Edit tracking data

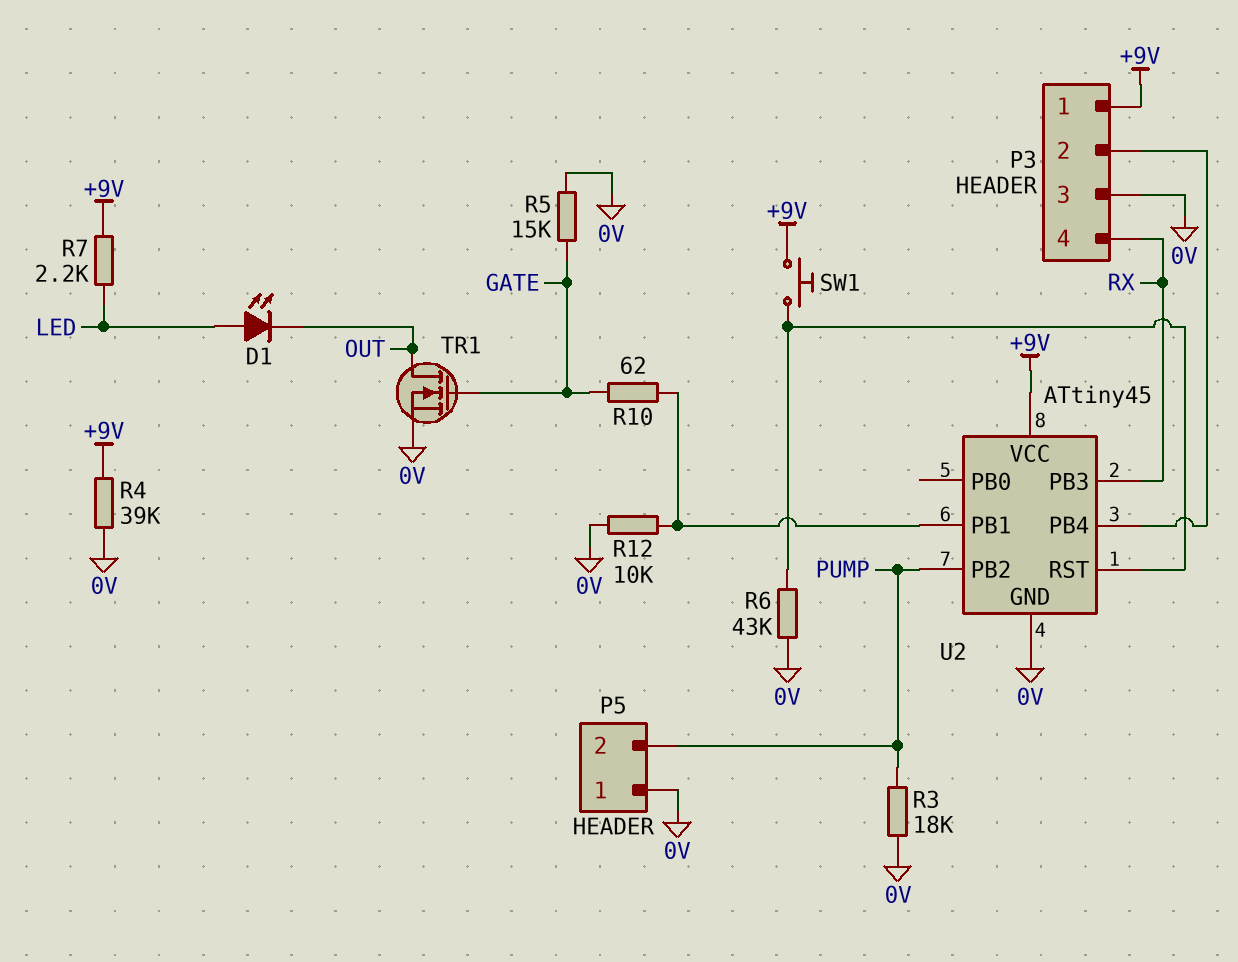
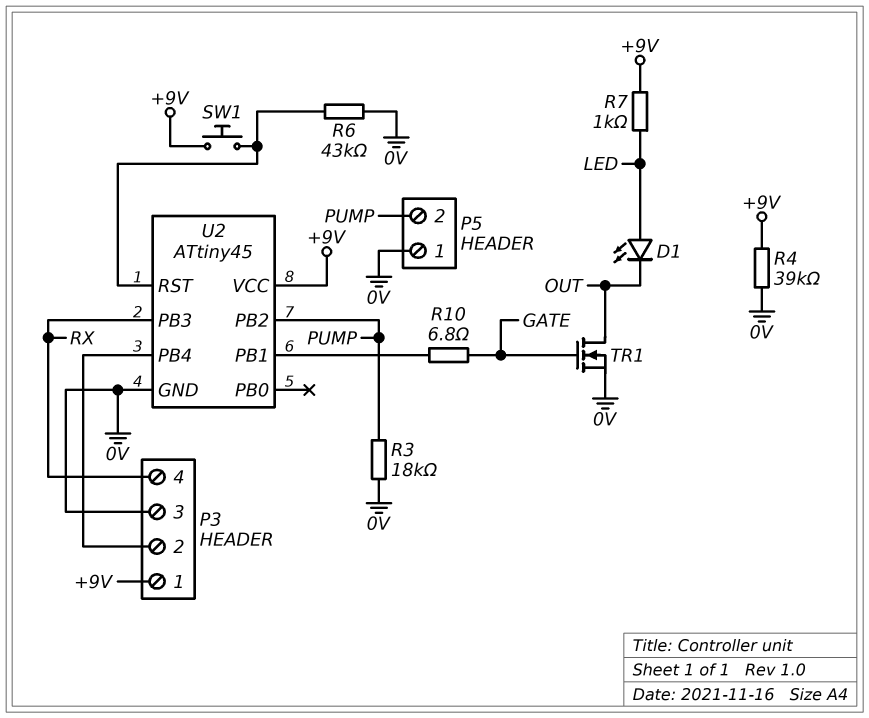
R5: 15k (0V, GATE) -> none
R7: 2.2k (+9V, LED) -> 1k (+9V, LED)
R10: 62 (GATE, U2/PB1) -> 6.8 (GATE, U2/PB1)
R12: 10k (0V, U2/PB1) -> none

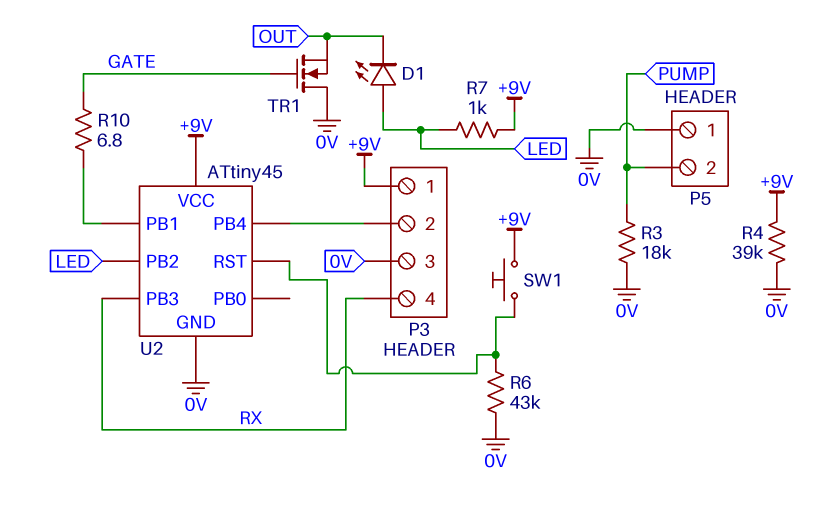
TR1: NMOS (G GATE, D OUT, S 0V) -> NMOS (G GATE, D 0V, S OUT)
U2 pin PB2: PUMP -> LED

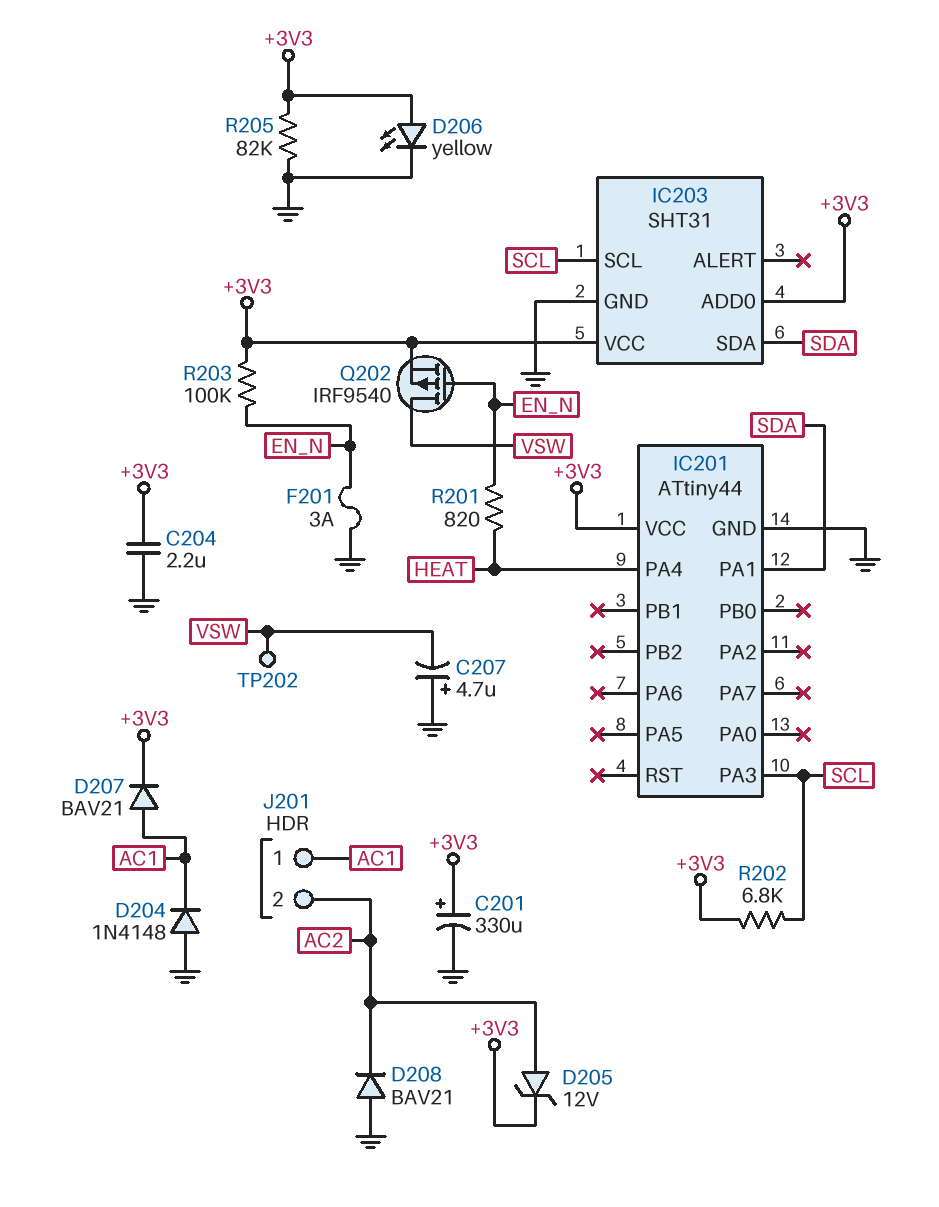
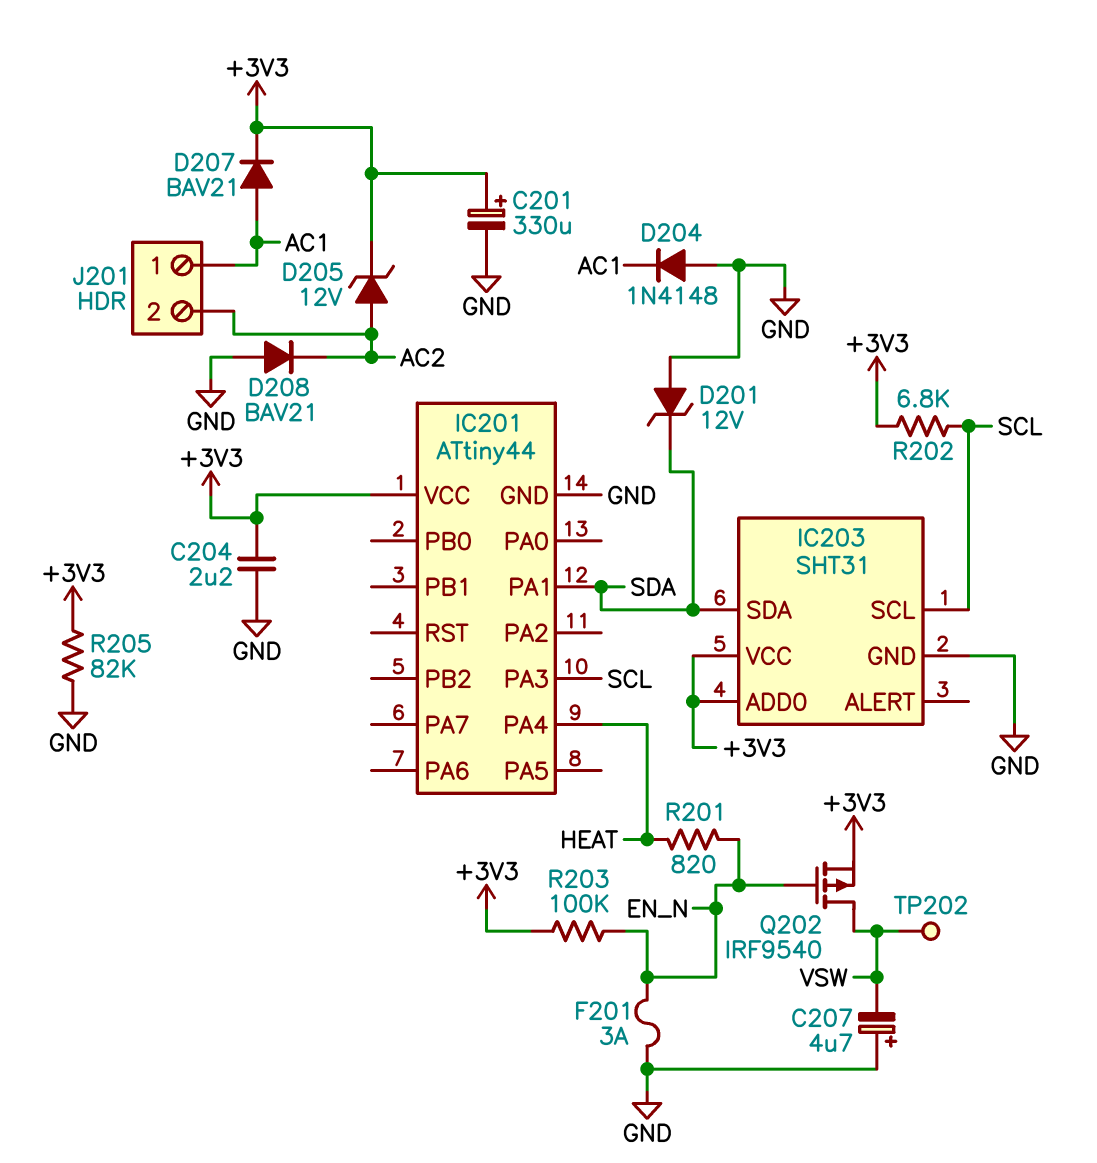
D201: none -> zener 12V (A GND, K SDA)
D206: LED yellow (A +3V3, K GND) -> none

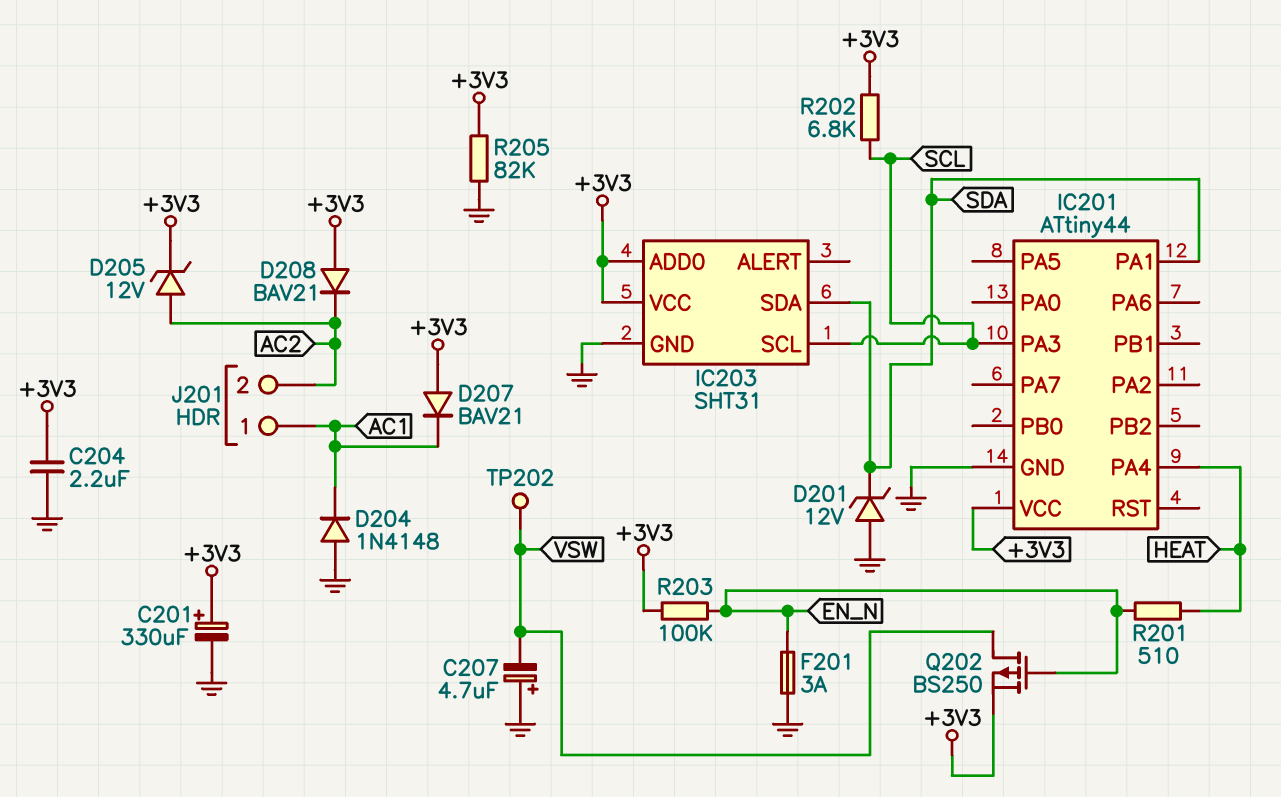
D207: diode BAV21 (A AC1, K +3V3) -> diode BAV21 (A +3V3, K AC1)
D208: diode BAV21 (A GND, K AC2) -> diode BAV21 (A +3V3, K AC2)
Q202: PMOS IRF9540 (G EN_N, D VSW, S +3V3) -> PMOS BS250 (G EN_N, D VSW, S +3V3)
R201: 820 (EN_N, HEAT) -> 510 (EN_N, HEAT)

Your instructions -> For this exercise, copy every line of the data that holds "diode".

Output of the task ->
D207: diode BAV21 (A AC1, K +3V3) -> diode BAV21 (A +3V3, K AC1)
D208: diode BAV21 (A GND, K AC2) -> diode BAV21 (A +3V3, K AC2)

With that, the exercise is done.